(TASK MATERIAL)
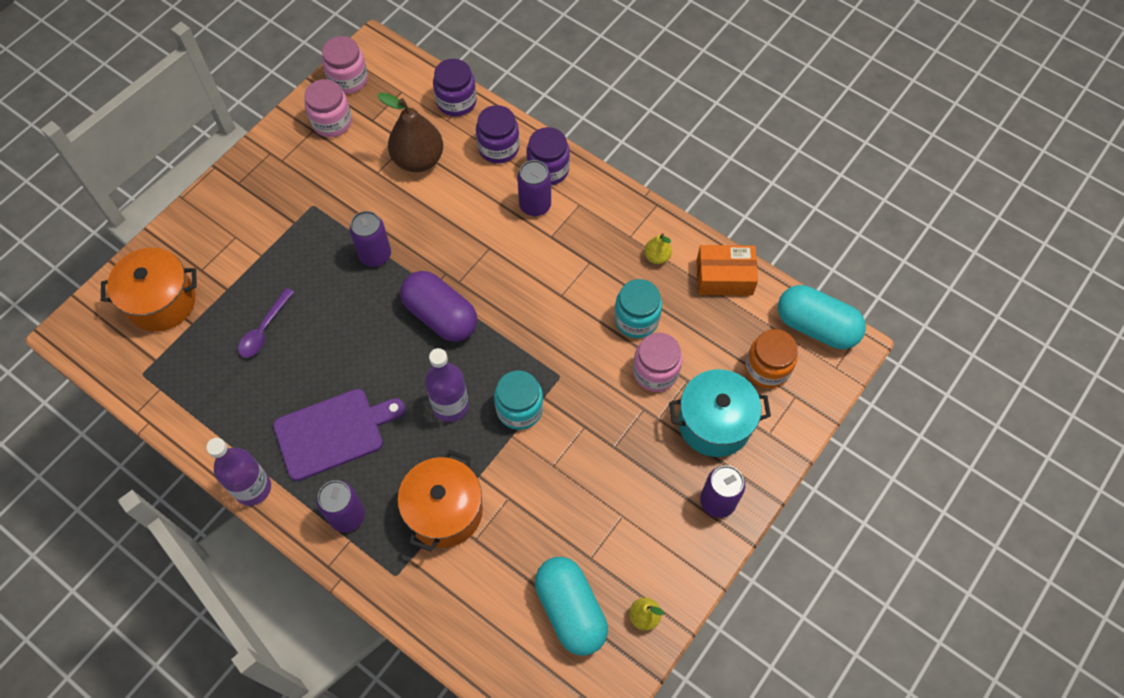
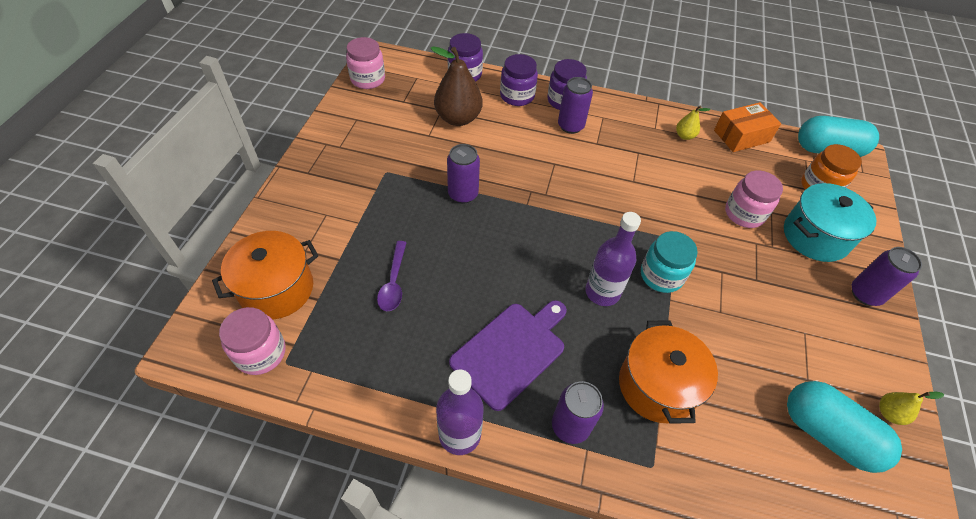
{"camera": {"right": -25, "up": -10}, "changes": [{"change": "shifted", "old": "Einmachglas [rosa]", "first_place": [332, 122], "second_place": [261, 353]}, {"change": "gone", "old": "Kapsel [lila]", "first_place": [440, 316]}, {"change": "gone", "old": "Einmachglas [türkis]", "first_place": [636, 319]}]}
(End TASK MATERIAL)
(TASK MATERIAL)
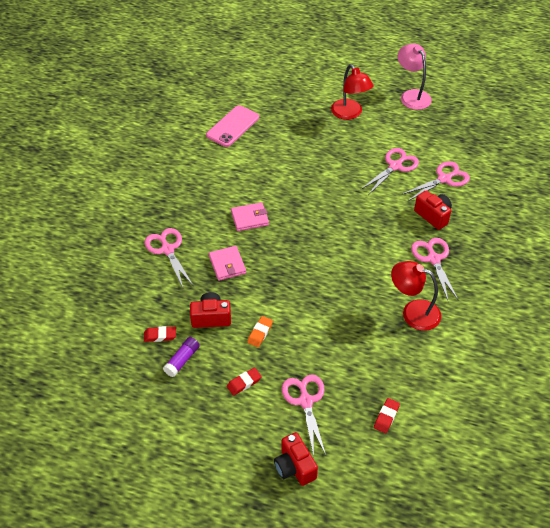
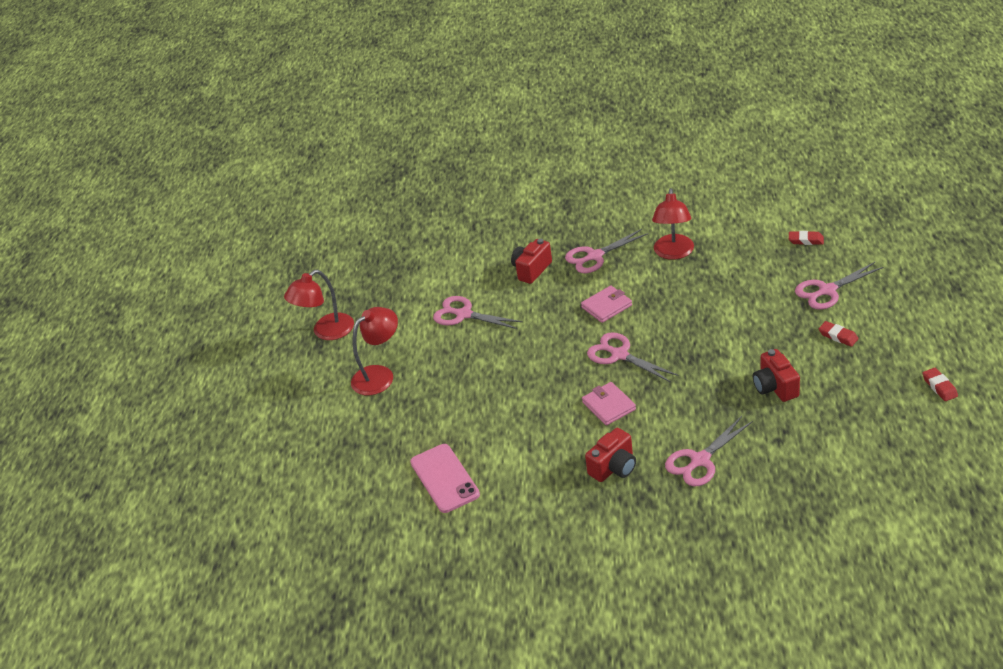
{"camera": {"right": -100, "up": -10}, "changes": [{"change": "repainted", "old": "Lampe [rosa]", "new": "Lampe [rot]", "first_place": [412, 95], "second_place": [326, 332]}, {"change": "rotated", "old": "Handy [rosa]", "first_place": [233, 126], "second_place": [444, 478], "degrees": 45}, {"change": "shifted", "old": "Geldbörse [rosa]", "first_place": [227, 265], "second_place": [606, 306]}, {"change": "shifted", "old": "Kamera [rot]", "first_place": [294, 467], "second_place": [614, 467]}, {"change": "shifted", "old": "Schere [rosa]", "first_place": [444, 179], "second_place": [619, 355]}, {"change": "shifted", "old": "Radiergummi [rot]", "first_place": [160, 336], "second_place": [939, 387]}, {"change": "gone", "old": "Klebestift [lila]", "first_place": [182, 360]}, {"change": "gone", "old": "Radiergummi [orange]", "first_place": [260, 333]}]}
(End TASK MATERIAL)
(TASK MATERIAL)
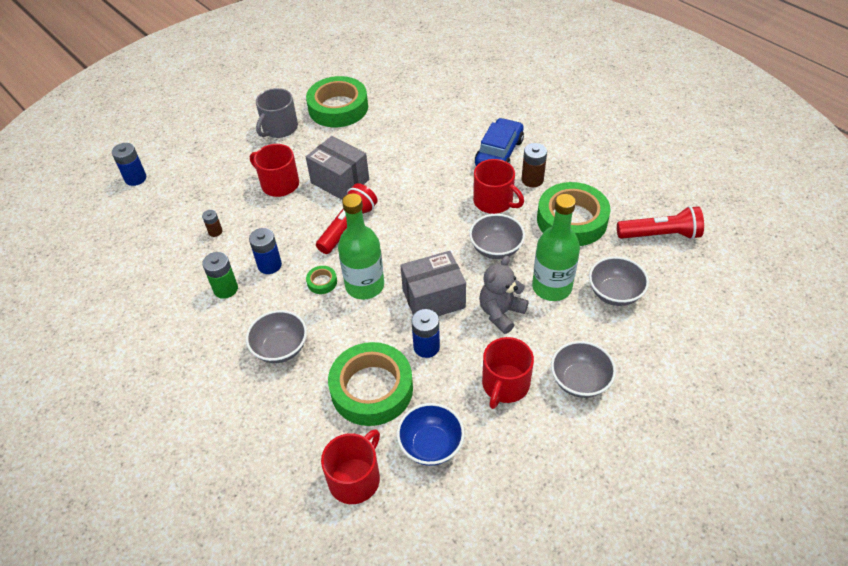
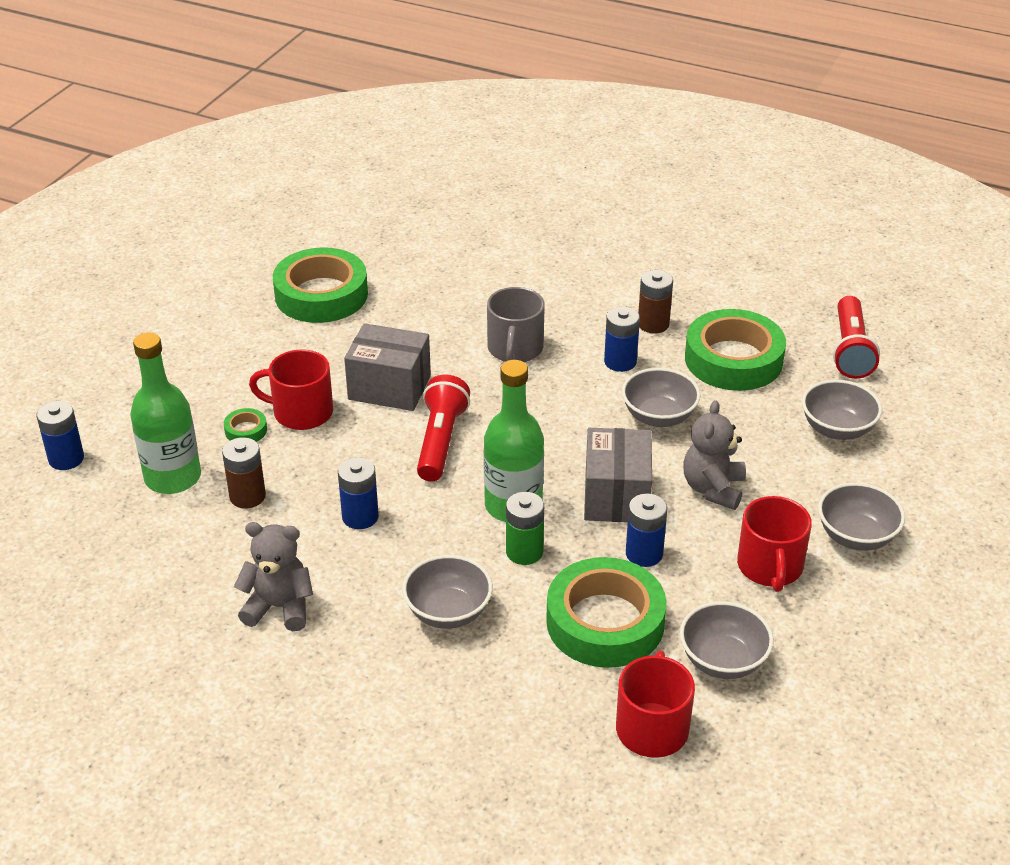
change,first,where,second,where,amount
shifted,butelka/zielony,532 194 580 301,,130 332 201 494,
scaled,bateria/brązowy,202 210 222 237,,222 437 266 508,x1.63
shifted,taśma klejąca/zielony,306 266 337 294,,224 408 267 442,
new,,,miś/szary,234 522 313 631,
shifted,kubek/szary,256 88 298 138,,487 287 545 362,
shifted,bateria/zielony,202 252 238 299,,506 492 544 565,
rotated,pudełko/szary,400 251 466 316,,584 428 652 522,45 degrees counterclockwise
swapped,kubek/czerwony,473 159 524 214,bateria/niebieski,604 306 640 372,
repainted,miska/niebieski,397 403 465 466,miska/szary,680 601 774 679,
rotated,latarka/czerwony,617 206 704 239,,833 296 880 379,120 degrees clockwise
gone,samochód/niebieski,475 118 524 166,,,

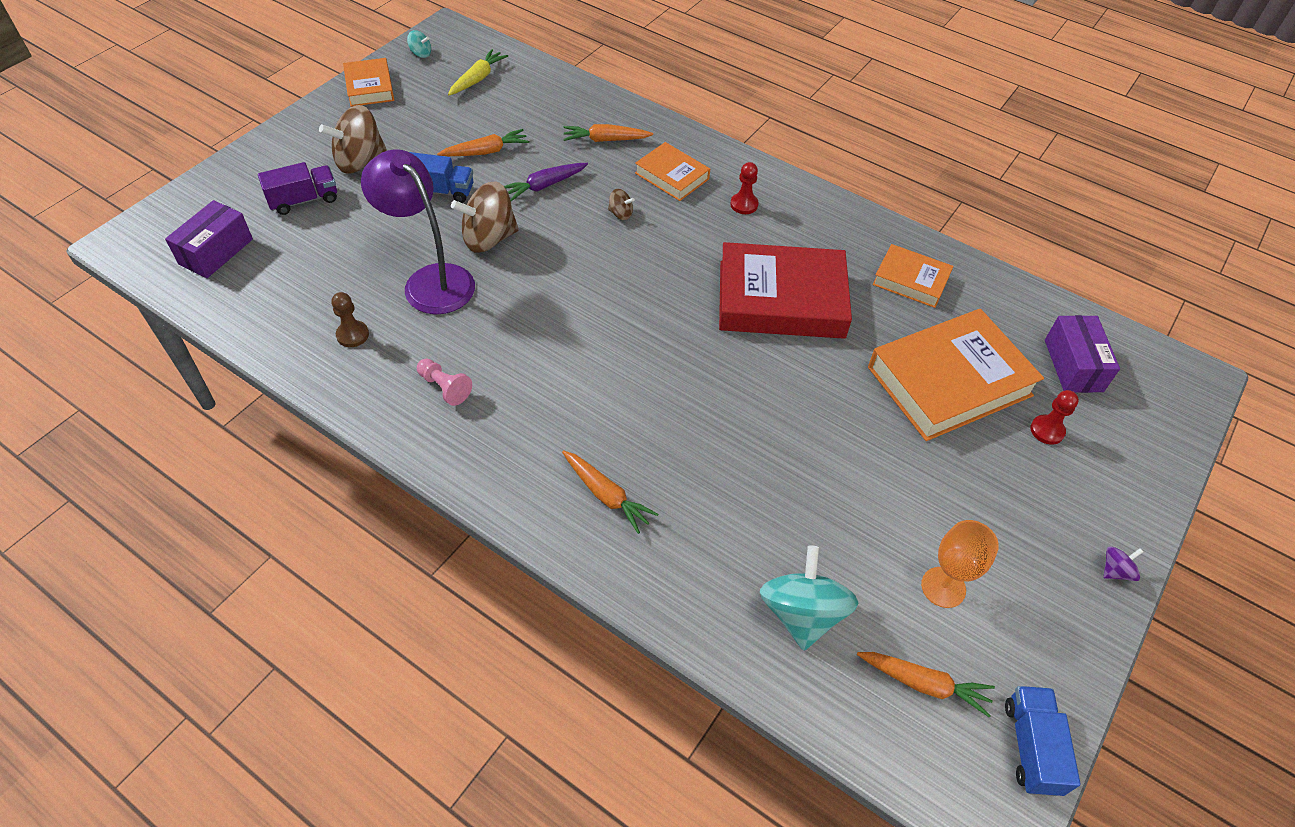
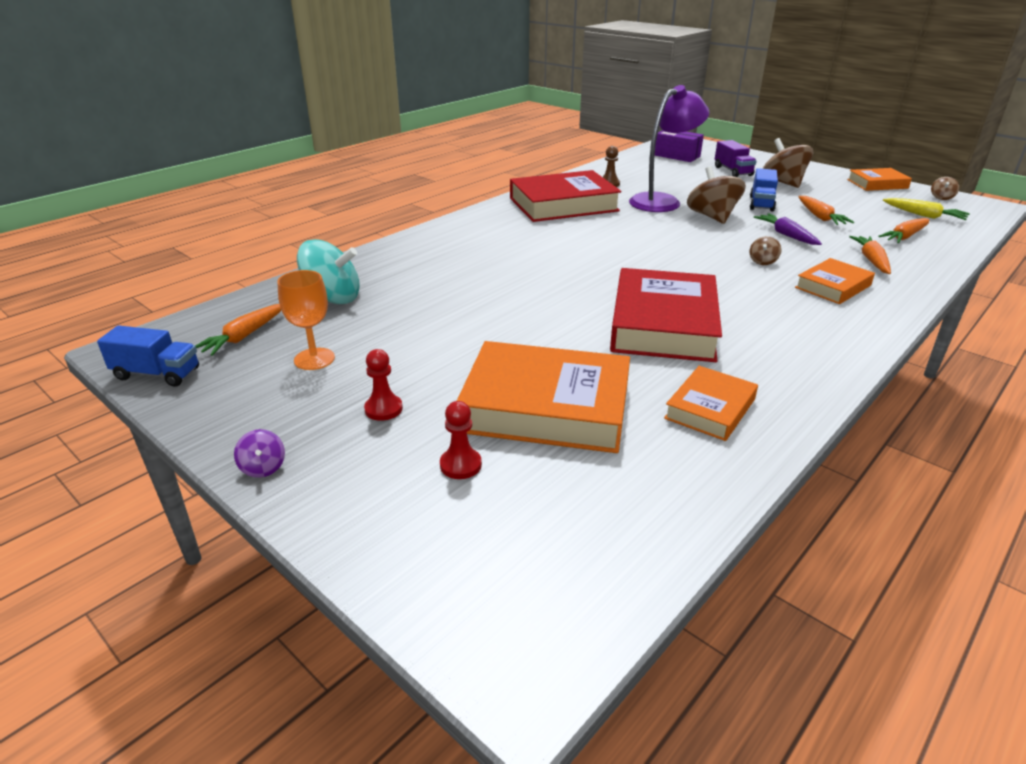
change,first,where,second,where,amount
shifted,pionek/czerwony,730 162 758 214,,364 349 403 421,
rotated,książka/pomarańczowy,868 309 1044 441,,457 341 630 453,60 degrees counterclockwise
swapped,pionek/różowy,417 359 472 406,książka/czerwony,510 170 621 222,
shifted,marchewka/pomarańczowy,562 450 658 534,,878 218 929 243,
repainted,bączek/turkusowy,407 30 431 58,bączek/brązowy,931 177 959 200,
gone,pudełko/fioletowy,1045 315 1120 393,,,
(End TASK MATERIAL)
*WHAT IS NEEDED*: Please filter the entries above down to the lines holding "kubek" and copy them.

*OUTPUT FOR THIS TASK*:
shifted,kubek/szary,256 88 298 138,,487 287 545 362,
swapped,kubek/czerwony,473 159 524 214,bateria/niebieski,604 306 640 372,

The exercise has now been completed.